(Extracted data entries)

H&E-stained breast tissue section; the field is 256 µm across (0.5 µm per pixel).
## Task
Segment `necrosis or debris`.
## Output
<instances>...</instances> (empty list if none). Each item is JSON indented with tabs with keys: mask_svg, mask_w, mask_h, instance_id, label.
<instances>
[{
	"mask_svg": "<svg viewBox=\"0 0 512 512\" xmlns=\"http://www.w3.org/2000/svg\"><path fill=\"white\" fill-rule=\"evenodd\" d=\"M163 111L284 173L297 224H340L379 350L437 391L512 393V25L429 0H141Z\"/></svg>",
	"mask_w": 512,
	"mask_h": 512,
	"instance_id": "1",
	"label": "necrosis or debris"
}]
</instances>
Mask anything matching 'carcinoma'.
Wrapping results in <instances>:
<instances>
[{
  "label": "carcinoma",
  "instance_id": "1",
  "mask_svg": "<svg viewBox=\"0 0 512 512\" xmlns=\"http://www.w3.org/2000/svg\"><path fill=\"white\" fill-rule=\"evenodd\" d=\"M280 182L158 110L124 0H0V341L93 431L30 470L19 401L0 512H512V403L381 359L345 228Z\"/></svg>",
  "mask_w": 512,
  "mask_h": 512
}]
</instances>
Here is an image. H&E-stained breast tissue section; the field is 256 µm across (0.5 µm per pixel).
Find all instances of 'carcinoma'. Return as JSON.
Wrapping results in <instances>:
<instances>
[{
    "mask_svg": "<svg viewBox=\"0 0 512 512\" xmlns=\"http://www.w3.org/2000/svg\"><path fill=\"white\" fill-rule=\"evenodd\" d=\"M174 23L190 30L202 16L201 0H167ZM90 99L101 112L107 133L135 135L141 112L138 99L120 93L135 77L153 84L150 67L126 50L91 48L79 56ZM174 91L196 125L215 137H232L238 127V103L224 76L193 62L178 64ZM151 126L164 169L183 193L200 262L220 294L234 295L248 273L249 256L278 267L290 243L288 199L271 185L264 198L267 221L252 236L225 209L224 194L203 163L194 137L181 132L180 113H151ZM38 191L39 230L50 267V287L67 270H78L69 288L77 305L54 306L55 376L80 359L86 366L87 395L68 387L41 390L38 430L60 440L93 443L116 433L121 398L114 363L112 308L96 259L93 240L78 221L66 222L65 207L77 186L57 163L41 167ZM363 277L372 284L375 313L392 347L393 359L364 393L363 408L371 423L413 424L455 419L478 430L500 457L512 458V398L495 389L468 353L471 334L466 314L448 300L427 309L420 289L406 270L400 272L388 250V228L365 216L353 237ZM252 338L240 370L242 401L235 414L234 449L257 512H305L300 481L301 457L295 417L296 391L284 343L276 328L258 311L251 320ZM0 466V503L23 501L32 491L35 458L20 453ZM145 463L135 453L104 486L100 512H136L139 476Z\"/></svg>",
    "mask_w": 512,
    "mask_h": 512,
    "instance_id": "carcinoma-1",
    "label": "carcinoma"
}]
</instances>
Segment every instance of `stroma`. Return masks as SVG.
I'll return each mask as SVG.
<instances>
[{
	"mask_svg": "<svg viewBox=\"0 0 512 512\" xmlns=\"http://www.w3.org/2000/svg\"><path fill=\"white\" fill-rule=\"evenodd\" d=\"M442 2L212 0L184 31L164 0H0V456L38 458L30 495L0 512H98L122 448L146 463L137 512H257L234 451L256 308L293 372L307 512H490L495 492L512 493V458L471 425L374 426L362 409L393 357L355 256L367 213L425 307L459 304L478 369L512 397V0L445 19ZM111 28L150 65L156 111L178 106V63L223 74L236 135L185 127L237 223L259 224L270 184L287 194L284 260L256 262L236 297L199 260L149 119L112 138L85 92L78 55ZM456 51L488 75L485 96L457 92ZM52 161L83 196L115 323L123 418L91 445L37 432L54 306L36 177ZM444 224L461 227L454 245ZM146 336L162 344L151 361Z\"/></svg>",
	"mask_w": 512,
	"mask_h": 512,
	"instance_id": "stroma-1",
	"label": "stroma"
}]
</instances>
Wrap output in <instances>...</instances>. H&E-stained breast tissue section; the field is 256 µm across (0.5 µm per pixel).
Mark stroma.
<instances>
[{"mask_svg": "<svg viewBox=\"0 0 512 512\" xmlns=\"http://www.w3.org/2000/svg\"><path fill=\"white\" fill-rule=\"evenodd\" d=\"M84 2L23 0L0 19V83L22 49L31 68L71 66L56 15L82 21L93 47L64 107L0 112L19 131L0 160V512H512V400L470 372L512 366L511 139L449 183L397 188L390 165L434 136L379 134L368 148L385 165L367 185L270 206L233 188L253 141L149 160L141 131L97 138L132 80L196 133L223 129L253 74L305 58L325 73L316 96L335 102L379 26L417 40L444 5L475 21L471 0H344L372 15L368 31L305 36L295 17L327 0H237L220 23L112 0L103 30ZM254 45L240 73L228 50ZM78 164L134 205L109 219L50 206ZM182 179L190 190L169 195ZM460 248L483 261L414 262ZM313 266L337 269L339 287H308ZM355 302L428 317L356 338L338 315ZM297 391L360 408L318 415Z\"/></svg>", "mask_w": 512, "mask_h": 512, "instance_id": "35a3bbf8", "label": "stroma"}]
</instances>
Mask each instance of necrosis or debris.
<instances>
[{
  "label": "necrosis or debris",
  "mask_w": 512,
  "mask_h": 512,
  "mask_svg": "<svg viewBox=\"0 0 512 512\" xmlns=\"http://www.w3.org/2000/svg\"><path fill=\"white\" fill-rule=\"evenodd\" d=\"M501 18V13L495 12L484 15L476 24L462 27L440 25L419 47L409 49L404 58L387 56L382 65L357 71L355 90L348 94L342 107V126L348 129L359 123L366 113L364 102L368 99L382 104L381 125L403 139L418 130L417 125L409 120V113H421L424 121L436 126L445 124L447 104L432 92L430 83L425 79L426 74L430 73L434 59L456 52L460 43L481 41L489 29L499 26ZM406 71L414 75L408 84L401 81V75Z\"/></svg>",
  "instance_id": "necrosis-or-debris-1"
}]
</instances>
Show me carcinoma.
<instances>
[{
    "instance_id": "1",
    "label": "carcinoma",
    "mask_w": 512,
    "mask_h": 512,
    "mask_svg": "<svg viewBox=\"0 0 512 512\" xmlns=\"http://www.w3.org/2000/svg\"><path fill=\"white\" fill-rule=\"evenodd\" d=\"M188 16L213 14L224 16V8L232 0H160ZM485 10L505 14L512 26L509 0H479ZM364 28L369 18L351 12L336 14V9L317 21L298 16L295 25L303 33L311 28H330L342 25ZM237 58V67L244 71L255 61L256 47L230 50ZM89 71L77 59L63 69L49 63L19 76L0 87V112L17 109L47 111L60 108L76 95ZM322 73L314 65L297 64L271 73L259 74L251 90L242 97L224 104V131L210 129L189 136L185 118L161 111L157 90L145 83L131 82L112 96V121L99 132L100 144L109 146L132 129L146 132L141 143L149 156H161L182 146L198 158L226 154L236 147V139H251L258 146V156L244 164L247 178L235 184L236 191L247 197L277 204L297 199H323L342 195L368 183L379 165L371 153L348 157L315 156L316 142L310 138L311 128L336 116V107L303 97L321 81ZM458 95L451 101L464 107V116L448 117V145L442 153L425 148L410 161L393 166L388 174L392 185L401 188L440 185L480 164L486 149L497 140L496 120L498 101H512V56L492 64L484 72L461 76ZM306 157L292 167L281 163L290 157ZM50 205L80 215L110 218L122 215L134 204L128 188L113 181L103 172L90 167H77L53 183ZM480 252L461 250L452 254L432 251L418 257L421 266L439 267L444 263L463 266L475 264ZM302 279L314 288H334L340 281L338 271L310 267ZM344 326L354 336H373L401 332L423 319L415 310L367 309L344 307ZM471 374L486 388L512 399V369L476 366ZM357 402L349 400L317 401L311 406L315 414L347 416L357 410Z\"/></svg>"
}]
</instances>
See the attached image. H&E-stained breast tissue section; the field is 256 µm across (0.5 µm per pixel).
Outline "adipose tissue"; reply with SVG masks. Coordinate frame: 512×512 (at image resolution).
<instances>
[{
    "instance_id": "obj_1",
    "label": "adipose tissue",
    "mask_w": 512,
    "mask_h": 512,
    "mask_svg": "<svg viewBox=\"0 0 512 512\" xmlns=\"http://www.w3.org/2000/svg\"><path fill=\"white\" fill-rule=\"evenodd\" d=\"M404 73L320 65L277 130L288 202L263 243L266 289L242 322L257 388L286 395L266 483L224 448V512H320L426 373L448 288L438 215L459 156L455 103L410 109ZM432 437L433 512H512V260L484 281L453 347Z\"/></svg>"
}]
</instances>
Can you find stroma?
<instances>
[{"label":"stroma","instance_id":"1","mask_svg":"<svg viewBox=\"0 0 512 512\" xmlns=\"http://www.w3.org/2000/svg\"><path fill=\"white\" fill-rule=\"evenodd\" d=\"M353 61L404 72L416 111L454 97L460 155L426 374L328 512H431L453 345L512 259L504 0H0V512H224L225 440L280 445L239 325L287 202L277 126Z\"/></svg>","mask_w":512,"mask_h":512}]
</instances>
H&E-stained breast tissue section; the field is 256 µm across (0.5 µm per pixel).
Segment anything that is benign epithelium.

### Given request
From the line holding "Can you find stroma?" down to the final line above, quote every line exactly and only those lines.

### The response
Can you find stroma?
<instances>
[{"label":"stroma","instance_id":"1","mask_svg":"<svg viewBox=\"0 0 512 512\" xmlns=\"http://www.w3.org/2000/svg\"><path fill=\"white\" fill-rule=\"evenodd\" d=\"M353 61L404 72L416 111L454 97L460 155L426 374L328 512H431L453 345L512 259L504 0H0V512H224L225 440L280 445L239 325L287 202L277 126Z\"/></svg>","mask_w":512,"mask_h":512}]
</instances>
H&E-stained breast tissue section; the field is 256 µm across (0.5 µm per pixel).
Segment anything that is benign epithelium.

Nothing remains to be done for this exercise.